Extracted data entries
┏━━

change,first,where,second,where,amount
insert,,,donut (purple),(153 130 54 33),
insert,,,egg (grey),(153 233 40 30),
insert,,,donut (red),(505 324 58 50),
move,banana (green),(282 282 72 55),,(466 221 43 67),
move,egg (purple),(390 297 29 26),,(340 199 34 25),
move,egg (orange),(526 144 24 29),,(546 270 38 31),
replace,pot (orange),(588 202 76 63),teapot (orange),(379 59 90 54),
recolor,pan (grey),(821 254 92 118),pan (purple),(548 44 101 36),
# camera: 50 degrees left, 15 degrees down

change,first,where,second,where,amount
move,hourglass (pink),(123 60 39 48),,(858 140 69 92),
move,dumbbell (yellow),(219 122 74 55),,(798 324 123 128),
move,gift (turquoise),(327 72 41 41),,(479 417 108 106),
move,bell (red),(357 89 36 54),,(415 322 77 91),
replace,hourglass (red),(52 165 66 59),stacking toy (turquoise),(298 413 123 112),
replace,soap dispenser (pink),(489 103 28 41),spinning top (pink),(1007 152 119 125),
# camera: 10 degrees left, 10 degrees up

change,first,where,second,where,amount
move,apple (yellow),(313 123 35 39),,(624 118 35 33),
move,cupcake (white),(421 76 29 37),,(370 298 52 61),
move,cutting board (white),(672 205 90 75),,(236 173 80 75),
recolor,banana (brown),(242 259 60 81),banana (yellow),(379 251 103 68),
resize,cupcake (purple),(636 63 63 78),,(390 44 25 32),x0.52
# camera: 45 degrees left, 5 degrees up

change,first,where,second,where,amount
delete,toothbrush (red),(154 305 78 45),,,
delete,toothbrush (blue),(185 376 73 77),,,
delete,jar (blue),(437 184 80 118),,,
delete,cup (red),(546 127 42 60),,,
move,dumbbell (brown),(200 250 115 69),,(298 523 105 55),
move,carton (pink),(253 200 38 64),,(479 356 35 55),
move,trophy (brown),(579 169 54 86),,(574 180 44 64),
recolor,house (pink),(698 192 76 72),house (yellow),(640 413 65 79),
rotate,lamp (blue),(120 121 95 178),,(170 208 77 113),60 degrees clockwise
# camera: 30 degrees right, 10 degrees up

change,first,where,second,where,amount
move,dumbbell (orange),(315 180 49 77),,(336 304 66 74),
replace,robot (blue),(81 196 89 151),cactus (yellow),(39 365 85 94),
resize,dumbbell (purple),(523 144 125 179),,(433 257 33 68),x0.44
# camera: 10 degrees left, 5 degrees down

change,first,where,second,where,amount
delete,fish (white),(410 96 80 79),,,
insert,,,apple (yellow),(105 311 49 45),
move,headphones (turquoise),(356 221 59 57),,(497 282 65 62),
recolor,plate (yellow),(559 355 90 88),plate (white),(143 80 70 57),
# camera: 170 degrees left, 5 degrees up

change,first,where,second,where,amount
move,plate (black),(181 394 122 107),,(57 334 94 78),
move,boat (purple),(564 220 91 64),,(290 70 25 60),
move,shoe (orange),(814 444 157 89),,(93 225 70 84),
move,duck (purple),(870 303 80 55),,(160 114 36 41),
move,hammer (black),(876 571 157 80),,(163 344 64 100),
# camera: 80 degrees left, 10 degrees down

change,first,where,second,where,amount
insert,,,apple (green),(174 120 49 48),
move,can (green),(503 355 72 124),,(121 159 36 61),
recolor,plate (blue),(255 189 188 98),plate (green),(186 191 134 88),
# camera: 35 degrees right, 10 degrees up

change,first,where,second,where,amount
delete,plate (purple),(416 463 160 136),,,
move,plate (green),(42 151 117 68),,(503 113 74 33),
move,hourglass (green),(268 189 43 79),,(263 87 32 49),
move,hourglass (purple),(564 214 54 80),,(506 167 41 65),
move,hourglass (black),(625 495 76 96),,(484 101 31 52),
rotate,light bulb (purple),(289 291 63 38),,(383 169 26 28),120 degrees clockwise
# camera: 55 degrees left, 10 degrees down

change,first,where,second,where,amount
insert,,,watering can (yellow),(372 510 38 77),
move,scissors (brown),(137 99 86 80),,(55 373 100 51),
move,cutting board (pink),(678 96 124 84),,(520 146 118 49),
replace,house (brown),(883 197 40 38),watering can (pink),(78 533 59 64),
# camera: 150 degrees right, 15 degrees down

┗━━

• Task
Here the job is to transcribe the lines from the first line of the data through the line containing "recolor,pan (grey),(821 254", inclusive, exactly and with nothing else.

• Task answer
change,first,where,second,where,amount
insert,,,donut (purple),(153 130 54 33),
insert,,,egg (grey),(153 233 40 30),
insert,,,donut (red),(505 324 58 50),
move,banana (green),(282 282 72 55),,(466 221 43 67),
move,egg (purple),(390 297 29 26),,(340 199 34 25),
move,egg (orange),(526 144 24 29),,(546 270 38 31),
replace,pot (orange),(588 202 76 63),teapot (orange),(379 59 90 54),
recolor,pan (grey),(821 254 92 118),pan (purple),(548 44 101 36),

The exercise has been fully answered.